## ASSIGNMENT
Line by line, copy out the data that follows.

## PROVIDED RECORDS
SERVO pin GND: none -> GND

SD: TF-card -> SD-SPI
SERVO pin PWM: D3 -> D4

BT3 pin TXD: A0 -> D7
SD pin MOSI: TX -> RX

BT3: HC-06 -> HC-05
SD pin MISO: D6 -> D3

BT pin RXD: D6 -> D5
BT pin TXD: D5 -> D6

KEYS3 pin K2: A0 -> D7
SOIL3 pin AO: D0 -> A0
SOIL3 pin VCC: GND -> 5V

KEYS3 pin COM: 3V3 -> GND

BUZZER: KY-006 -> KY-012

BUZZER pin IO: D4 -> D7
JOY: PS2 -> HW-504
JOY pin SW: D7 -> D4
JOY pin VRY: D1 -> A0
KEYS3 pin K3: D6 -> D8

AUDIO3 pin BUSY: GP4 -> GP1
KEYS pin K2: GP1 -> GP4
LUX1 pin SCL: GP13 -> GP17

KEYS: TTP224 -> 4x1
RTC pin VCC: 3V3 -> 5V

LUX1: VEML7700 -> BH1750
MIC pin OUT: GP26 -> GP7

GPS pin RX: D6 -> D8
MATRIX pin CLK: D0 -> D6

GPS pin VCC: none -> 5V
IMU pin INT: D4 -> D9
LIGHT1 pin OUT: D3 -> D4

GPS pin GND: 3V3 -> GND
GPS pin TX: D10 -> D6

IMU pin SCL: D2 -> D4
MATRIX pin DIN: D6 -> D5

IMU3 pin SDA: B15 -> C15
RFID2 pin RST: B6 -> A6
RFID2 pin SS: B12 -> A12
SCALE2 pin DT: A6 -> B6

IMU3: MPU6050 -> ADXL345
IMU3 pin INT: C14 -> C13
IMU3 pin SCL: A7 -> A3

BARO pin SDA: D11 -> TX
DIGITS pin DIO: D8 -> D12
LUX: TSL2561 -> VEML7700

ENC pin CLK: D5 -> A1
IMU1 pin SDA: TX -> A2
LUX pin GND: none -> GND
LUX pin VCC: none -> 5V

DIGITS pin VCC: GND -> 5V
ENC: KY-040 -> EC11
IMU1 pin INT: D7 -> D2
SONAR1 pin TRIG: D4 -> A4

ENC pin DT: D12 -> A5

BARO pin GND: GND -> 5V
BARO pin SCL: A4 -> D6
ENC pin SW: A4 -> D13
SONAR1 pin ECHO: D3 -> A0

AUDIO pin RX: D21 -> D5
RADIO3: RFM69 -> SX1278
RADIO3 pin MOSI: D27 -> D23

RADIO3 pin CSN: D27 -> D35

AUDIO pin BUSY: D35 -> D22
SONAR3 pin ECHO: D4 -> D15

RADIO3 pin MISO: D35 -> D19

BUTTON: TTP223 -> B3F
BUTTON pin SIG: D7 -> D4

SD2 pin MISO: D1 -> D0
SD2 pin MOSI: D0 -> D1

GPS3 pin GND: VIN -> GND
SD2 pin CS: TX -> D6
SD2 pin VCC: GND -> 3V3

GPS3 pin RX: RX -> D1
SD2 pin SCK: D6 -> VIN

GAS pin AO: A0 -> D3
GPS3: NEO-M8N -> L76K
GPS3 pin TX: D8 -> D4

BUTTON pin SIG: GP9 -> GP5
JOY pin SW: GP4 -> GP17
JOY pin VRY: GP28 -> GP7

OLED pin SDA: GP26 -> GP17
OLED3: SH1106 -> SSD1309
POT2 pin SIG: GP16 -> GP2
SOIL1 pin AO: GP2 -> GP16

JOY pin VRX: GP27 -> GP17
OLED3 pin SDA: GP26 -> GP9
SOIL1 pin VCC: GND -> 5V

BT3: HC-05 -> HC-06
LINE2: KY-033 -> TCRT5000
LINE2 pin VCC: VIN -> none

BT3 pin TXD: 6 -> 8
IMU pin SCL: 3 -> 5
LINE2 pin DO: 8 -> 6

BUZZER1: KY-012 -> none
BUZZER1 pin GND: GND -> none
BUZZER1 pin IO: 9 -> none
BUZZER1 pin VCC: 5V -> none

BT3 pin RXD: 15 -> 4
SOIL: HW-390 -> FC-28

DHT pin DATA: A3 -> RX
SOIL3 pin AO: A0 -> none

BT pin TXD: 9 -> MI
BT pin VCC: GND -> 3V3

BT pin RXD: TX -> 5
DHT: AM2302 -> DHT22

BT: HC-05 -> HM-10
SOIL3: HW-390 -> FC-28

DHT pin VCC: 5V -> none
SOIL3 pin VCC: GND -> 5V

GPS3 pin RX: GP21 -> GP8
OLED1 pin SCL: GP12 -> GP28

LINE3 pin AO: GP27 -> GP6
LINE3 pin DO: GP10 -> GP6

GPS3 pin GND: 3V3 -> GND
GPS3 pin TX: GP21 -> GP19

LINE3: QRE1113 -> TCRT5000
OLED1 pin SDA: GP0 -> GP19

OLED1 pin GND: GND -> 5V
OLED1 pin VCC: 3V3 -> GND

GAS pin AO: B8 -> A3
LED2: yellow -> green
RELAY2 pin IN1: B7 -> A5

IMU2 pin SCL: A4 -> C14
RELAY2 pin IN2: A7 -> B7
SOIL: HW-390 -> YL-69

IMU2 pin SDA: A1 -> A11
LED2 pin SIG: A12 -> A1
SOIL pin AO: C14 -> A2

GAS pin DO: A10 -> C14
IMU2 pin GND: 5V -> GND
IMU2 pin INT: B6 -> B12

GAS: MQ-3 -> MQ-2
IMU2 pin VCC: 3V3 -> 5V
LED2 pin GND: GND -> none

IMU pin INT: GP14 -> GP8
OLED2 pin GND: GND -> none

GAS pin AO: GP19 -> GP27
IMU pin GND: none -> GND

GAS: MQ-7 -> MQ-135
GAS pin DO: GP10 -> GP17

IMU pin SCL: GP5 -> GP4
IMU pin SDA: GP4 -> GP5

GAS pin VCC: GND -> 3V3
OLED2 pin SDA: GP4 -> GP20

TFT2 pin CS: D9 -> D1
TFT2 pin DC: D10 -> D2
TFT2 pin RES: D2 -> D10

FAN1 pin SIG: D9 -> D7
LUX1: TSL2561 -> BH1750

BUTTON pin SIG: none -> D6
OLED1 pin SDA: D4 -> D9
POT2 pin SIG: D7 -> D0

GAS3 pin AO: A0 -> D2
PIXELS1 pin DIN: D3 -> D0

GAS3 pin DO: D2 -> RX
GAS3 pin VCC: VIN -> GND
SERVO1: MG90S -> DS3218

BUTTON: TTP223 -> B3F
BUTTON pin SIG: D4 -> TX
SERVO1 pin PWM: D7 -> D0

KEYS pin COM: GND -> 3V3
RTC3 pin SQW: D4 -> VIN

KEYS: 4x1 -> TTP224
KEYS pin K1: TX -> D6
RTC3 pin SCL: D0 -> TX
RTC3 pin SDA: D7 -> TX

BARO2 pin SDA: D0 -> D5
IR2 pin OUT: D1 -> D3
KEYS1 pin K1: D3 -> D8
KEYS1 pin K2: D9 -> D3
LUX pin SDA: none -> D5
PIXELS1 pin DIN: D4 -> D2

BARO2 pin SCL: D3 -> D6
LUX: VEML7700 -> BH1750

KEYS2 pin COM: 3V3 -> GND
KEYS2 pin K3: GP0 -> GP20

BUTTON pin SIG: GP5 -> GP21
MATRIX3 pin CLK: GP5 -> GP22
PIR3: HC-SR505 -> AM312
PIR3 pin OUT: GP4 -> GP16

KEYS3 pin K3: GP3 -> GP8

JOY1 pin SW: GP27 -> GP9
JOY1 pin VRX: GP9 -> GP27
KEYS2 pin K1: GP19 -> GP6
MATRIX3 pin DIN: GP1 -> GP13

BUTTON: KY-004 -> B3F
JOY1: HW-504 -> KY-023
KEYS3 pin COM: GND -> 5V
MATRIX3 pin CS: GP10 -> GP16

## EXERCISE OUTPUT
SERVO pin GND: none -> GND

SD: TF-card -> SD-SPI
SERVO pin PWM: D3 -> D4

BT3 pin TXD: A0 -> D7
SD pin MOSI: TX -> RX

BT3: HC-06 -> HC-05
SD pin MISO: D6 -> D3

BT pin RXD: D6 -> D5
BT pin TXD: D5 -> D6

KEYS3 pin K2: A0 -> D7
SOIL3 pin AO: D0 -> A0
SOIL3 pin VCC: GND -> 5V

KEYS3 pin COM: 3V3 -> GND

BUZZER: KY-006 -> KY-012

BUZZER pin IO: D4 -> D7
JOY: PS2 -> HW-504
JOY pin SW: D7 -> D4
JOY pin VRY: D1 -> A0
KEYS3 pin K3: D6 -> D8

AUDIO3 pin BUSY: GP4 -> GP1
KEYS pin K2: GP1 -> GP4
LUX1 pin SCL: GP13 -> GP17

KEYS: TTP224 -> 4x1
RTC pin VCC: 3V3 -> 5V

LUX1: VEML7700 -> BH1750
MIC pin OUT: GP26 -> GP7

GPS pin RX: D6 -> D8
MATRIX pin CLK: D0 -> D6

GPS pin VCC: none -> 5V
IMU pin INT: D4 -> D9
LIGHT1 pin OUT: D3 -> D4

GPS pin GND: 3V3 -> GND
GPS pin TX: D10 -> D6

IMU pin SCL: D2 -> D4
MATRIX pin DIN: D6 -> D5

IMU3 pin SDA: B15 -> C15
RFID2 pin RST: B6 -> A6
RFID2 pin SS: B12 -> A12
SCALE2 pin DT: A6 -> B6

IMU3: MPU6050 -> ADXL345
IMU3 pin INT: C14 -> C13
IMU3 pin SCL: A7 -> A3

BARO pin SDA: D11 -> TX
DIGITS pin DIO: D8 -> D12
LUX: TSL2561 -> VEML7700

ENC pin CLK: D5 -> A1
IMU1 pin SDA: TX -> A2
LUX pin GND: none -> GND
LUX pin VCC: none -> 5V

DIGITS pin VCC: GND -> 5V
ENC: KY-040 -> EC11
IMU1 pin INT: D7 -> D2
SONAR1 pin TRIG: D4 -> A4

ENC pin DT: D12 -> A5

BARO pin GND: GND -> 5V
BARO pin SCL: A4 -> D6
ENC pin SW: A4 -> D13
SONAR1 pin ECHO: D3 -> A0

AUDIO pin RX: D21 -> D5
RADIO3: RFM69 -> SX1278
RADIO3 pin MOSI: D27 -> D23

RADIO3 pin CSN: D27 -> D35

AUDIO pin BUSY: D35 -> D22
SONAR3 pin ECHO: D4 -> D15

RADIO3 pin MISO: D35 -> D19

BUTTON: TTP223 -> B3F
BUTTON pin SIG: D7 -> D4

SD2 pin MISO: D1 -> D0
SD2 pin MOSI: D0 -> D1

GPS3 pin GND: VIN -> GND
SD2 pin CS: TX -> D6
SD2 pin VCC: GND -> 3V3

GPS3 pin RX: RX -> D1
SD2 pin SCK: D6 -> VIN

GAS pin AO: A0 -> D3
GPS3: NEO-M8N -> L76K
GPS3 pin TX: D8 -> D4

BUTTON pin SIG: GP9 -> GP5
JOY pin SW: GP4 -> GP17
JOY pin VRY: GP28 -> GP7

OLED pin SDA: GP26 -> GP17
OLED3: SH1106 -> SSD1309
POT2 pin SIG: GP16 -> GP2
SOIL1 pin AO: GP2 -> GP16

JOY pin VRX: GP27 -> GP17
OLED3 pin SDA: GP26 -> GP9
SOIL1 pin VCC: GND -> 5V

BT3: HC-05 -> HC-06
LINE2: KY-033 -> TCRT5000
LINE2 pin VCC: VIN -> none

BT3 pin TXD: 6 -> 8
IMU pin SCL: 3 -> 5
LINE2 pin DO: 8 -> 6

BUZZER1: KY-012 -> none
BUZZER1 pin GND: GND -> none
BUZZER1 pin IO: 9 -> none
BUZZER1 pin VCC: 5V -> none

BT3 pin RXD: 15 -> 4
SOIL: HW-390 -> FC-28

DHT pin DATA: A3 -> RX
SOIL3 pin AO: A0 -> none

BT pin TXD: 9 -> MI
BT pin VCC: GND -> 3V3

BT pin RXD: TX -> 5
DHT: AM2302 -> DHT22

BT: HC-05 -> HM-10
SOIL3: HW-390 -> FC-28

DHT pin VCC: 5V -> none
SOIL3 pin VCC: GND -> 5V

GPS3 pin RX: GP21 -> GP8
OLED1 pin SCL: GP12 -> GP28

LINE3 pin AO: GP27 -> GP6
LINE3 pin DO: GP10 -> GP6

GPS3 pin GND: 3V3 -> GND
GPS3 pin TX: GP21 -> GP19

LINE3: QRE1113 -> TCRT5000
OLED1 pin SDA: GP0 -> GP19

OLED1 pin GND: GND -> 5V
OLED1 pin VCC: 3V3 -> GND

GAS pin AO: B8 -> A3
LED2: yellow -> green
RELAY2 pin IN1: B7 -> A5

IMU2 pin SCL: A4 -> C14
RELAY2 pin IN2: A7 -> B7
SOIL: HW-390 -> YL-69

IMU2 pin SDA: A1 -> A11
LED2 pin SIG: A12 -> A1
SOIL pin AO: C14 -> A2

GAS pin DO: A10 -> C14
IMU2 pin GND: 5V -> GND
IMU2 pin INT: B6 -> B12

GAS: MQ-3 -> MQ-2
IMU2 pin VCC: 3V3 -> 5V
LED2 pin GND: GND -> none

IMU pin INT: GP14 -> GP8
OLED2 pin GND: GND -> none

GAS pin AO: GP19 -> GP27
IMU pin GND: none -> GND

GAS: MQ-7 -> MQ-135
GAS pin DO: GP10 -> GP17

IMU pin SCL: GP5 -> GP4
IMU pin SDA: GP4 -> GP5

GAS pin VCC: GND -> 3V3
OLED2 pin SDA: GP4 -> GP20

TFT2 pin CS: D9 -> D1
TFT2 pin DC: D10 -> D2
TFT2 pin RES: D2 -> D10

FAN1 pin SIG: D9 -> D7
LUX1: TSL2561 -> BH1750

BUTTON pin SIG: none -> D6
OLED1 pin SDA: D4 -> D9
POT2 pin SIG: D7 -> D0

GAS3 pin AO: A0 -> D2
PIXELS1 pin DIN: D3 -> D0

GAS3 pin DO: D2 -> RX
GAS3 pin VCC: VIN -> GND
SERVO1: MG90S -> DS3218

BUTTON: TTP223 -> B3F
BUTTON pin SIG: D4 -> TX
SERVO1 pin PWM: D7 -> D0

KEYS pin COM: GND -> 3V3
RTC3 pin SQW: D4 -> VIN

KEYS: 4x1 -> TTP224
KEYS pin K1: TX -> D6
RTC3 pin SCL: D0 -> TX
RTC3 pin SDA: D7 -> TX

BARO2 pin SDA: D0 -> D5
IR2 pin OUT: D1 -> D3
KEYS1 pin K1: D3 -> D8
KEYS1 pin K2: D9 -> D3
LUX pin SDA: none -> D5
PIXELS1 pin DIN: D4 -> D2

BARO2 pin SCL: D3 -> D6
LUX: VEML7700 -> BH1750

KEYS2 pin COM: 3V3 -> GND
KEYS2 pin K3: GP0 -> GP20

BUTTON pin SIG: GP5 -> GP21
MATRIX3 pin CLK: GP5 -> GP22
PIR3: HC-SR505 -> AM312
PIR3 pin OUT: GP4 -> GP16

KEYS3 pin K3: GP3 -> GP8

JOY1 pin SW: GP27 -> GP9
JOY1 pin VRX: GP9 -> GP27
KEYS2 pin K1: GP19 -> GP6
MATRIX3 pin DIN: GP1 -> GP13

BUTTON: KY-004 -> B3F
JOY1: HW-504 -> KY-023
KEYS3 pin COM: GND -> 5V
MATRIX3 pin CS: GP10 -> GP16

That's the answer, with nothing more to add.